Where does the string "right" appear in the material? Copy each line that holds it.

**DATA EXTRACT:**
╭──

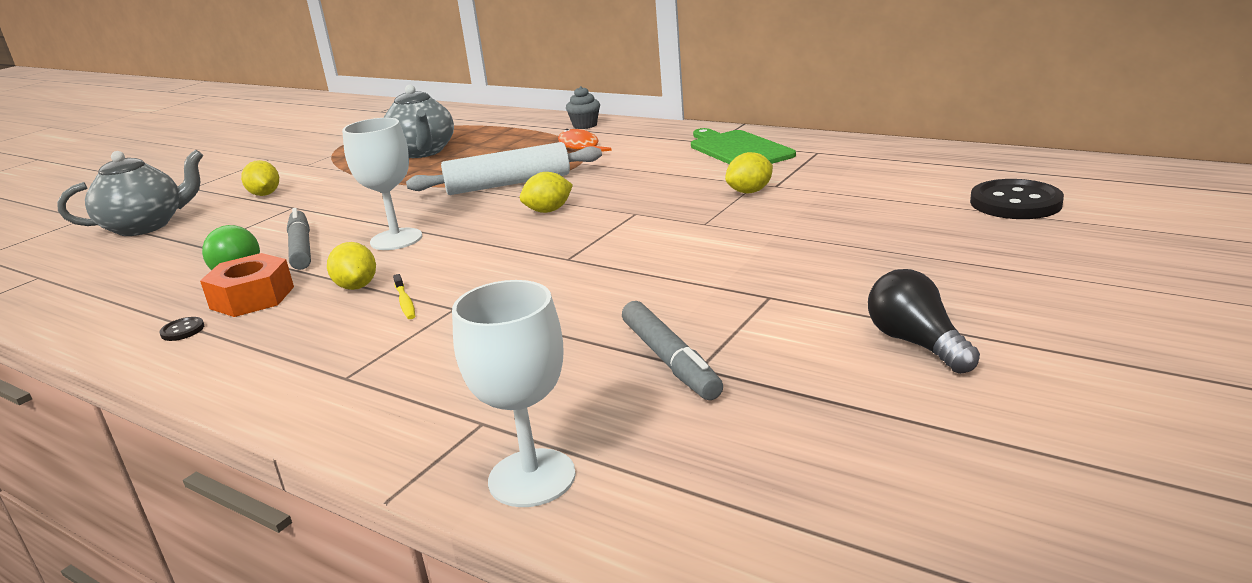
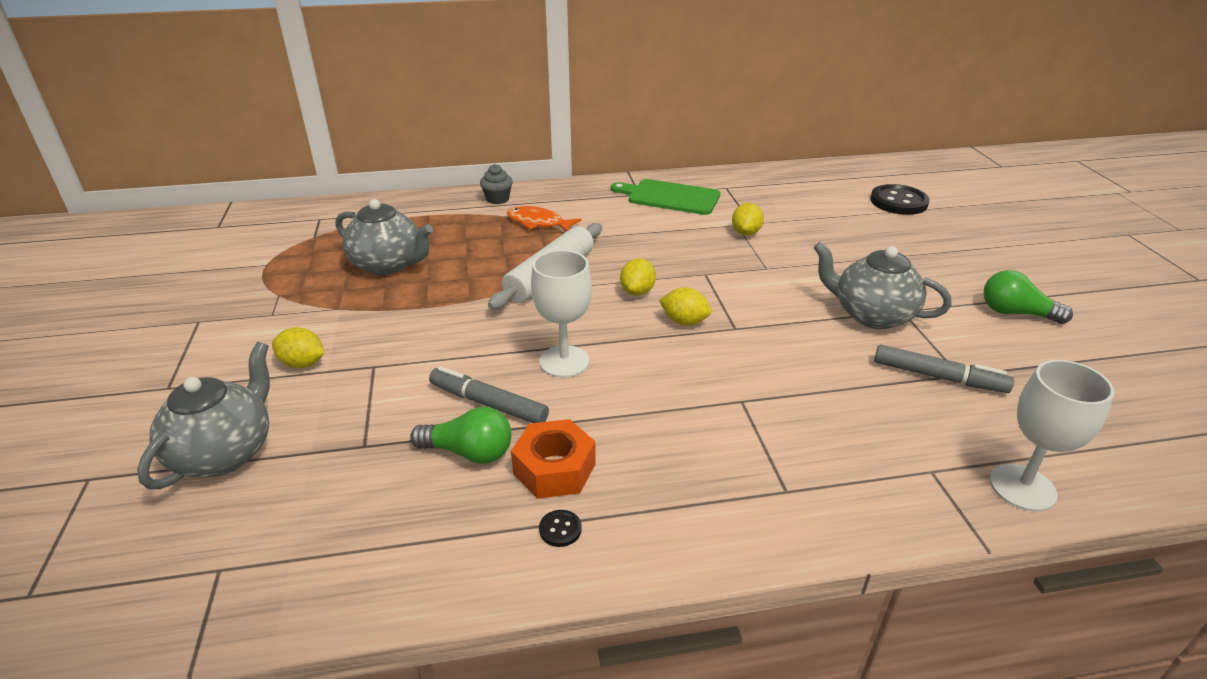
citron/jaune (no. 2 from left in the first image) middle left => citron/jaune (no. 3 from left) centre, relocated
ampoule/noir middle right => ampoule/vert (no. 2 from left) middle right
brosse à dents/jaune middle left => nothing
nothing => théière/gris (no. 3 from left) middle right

╰──

**SOLVED EXERCISE:**
ampoule/noir middle right => ampoule/vert (no. 2 from left) middle right
nothing => théière/gris (no. 3 from left) middle right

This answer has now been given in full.